§ Task to carry out: Give again, word for word, every line below from the one that has "JP3 pin 1: VDD -> NET8" through the one that has "M1: motor 6V (NET18, U4/OA) -> none", both included, and no others.

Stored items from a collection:
+ + + + +

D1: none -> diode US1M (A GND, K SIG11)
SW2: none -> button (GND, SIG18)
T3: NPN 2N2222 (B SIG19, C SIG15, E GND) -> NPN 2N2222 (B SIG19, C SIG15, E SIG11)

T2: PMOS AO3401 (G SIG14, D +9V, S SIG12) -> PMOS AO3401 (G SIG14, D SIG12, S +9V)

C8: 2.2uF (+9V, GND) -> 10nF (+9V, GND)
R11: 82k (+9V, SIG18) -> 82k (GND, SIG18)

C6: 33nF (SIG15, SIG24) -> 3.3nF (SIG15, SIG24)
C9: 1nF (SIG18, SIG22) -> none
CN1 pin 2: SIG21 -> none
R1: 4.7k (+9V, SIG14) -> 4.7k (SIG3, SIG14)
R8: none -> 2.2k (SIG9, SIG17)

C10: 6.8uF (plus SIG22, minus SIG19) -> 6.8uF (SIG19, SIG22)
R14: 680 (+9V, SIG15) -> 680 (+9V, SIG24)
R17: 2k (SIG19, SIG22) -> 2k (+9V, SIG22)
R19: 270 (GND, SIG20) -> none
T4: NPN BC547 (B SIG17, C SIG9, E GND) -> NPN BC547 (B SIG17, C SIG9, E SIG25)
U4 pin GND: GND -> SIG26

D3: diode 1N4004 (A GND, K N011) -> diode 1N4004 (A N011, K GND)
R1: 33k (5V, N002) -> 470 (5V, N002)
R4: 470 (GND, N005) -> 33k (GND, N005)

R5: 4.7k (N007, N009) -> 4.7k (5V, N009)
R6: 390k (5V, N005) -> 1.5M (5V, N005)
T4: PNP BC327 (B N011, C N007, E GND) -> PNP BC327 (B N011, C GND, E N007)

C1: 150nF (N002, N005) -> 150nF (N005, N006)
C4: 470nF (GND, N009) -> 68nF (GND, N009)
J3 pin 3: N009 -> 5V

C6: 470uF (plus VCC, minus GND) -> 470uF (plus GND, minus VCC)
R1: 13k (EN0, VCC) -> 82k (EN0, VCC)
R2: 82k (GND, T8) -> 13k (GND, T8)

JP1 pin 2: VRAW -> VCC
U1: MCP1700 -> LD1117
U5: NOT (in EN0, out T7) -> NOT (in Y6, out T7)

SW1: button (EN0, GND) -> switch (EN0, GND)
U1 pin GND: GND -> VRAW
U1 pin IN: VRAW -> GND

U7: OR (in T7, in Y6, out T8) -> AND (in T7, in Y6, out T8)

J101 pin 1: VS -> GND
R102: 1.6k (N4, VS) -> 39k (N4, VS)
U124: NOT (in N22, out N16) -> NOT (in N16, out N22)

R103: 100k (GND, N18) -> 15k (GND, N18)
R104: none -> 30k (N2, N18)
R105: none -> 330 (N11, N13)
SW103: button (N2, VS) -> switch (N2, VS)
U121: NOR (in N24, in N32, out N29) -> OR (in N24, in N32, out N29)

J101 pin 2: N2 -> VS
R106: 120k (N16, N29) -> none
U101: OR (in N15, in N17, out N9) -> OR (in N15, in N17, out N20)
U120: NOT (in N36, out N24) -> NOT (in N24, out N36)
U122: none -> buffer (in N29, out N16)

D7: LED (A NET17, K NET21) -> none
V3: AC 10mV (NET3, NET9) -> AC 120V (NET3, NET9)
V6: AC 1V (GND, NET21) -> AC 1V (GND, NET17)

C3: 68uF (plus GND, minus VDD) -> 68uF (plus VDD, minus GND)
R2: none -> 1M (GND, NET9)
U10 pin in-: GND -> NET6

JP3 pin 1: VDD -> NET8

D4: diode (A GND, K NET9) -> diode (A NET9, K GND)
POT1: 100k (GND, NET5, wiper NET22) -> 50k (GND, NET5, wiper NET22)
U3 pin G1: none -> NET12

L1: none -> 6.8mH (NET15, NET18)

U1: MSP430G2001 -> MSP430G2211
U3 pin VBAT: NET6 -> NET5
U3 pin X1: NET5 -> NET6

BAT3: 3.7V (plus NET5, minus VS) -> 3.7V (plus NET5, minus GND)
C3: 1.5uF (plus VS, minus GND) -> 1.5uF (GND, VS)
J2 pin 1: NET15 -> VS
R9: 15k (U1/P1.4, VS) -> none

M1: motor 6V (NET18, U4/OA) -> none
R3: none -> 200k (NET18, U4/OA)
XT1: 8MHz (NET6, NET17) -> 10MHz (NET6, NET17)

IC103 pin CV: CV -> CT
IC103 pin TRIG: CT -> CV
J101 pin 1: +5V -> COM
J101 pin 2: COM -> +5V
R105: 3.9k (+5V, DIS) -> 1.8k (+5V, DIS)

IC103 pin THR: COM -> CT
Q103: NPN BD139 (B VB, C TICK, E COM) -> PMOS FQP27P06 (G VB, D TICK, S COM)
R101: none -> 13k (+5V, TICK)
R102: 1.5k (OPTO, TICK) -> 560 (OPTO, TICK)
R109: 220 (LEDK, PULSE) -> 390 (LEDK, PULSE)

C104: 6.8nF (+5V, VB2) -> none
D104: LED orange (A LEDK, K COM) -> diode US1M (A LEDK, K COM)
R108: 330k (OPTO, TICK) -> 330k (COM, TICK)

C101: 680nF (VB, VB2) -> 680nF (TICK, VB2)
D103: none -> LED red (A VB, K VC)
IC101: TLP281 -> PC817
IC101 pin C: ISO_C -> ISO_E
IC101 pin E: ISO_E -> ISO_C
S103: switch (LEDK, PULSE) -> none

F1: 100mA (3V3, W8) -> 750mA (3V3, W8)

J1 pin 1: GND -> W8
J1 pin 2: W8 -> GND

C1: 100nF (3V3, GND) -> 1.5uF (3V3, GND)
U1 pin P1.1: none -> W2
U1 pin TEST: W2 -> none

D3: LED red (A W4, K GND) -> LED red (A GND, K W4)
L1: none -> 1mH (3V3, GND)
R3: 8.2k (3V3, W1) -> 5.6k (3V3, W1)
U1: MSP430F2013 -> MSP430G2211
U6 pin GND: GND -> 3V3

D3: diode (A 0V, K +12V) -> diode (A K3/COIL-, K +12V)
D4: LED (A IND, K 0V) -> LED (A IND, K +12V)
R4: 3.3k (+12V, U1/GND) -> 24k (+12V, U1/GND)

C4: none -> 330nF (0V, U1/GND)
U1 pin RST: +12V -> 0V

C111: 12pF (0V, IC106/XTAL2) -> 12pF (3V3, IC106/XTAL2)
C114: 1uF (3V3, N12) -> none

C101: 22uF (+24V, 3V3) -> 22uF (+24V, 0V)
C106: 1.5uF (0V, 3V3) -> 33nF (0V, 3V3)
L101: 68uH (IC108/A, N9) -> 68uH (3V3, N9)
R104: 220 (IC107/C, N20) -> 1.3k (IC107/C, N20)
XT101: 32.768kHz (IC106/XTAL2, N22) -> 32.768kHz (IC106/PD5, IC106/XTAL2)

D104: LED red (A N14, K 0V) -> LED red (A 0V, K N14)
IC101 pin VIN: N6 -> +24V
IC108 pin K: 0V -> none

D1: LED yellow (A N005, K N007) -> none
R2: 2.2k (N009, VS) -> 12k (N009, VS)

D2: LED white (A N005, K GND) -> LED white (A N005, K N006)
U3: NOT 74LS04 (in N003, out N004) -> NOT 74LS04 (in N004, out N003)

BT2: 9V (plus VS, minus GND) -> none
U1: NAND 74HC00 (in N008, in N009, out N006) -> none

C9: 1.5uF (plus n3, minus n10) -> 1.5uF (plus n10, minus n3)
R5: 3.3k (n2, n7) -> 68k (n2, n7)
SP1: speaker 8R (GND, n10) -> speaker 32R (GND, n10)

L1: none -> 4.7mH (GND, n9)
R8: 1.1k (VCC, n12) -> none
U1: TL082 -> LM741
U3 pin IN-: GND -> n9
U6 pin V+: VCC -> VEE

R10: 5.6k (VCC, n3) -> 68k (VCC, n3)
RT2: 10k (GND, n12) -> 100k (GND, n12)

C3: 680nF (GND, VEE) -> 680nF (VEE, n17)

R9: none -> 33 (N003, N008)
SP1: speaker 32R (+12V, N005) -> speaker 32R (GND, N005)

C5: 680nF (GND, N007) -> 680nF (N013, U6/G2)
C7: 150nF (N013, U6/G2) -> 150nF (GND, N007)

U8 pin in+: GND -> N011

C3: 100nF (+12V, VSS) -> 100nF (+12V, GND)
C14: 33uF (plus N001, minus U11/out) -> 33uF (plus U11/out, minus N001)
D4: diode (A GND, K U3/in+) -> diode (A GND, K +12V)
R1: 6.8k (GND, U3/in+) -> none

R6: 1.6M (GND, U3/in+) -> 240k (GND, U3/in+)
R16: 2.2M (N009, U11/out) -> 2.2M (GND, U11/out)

+ + + + +

§ Solution for this task:
JP3 pin 1: VDD -> NET8

D4: diode (A GND, K NET9) -> diode (A NET9, K GND)
POT1: 100k (GND, NET5, wiper NET22) -> 50k (GND, NET5, wiper NET22)
U3 pin G1: none -> NET12

L1: none -> 6.8mH (NET15, NET18)

U1: MSP430G2001 -> MSP430G2211
U3 pin VBAT: NET6 -> NET5
U3 pin X1: NET5 -> NET6

BAT3: 3.7V (plus NET5, minus VS) -> 3.7V (plus NET5, minus GND)
C3: 1.5uF (plus VS, minus GND) -> 1.5uF (GND, VS)
J2 pin 1: NET15 -> VS
R9: 15k (U1/P1.4, VS) -> none

M1: motor 6V (NET18, U4/OA) -> none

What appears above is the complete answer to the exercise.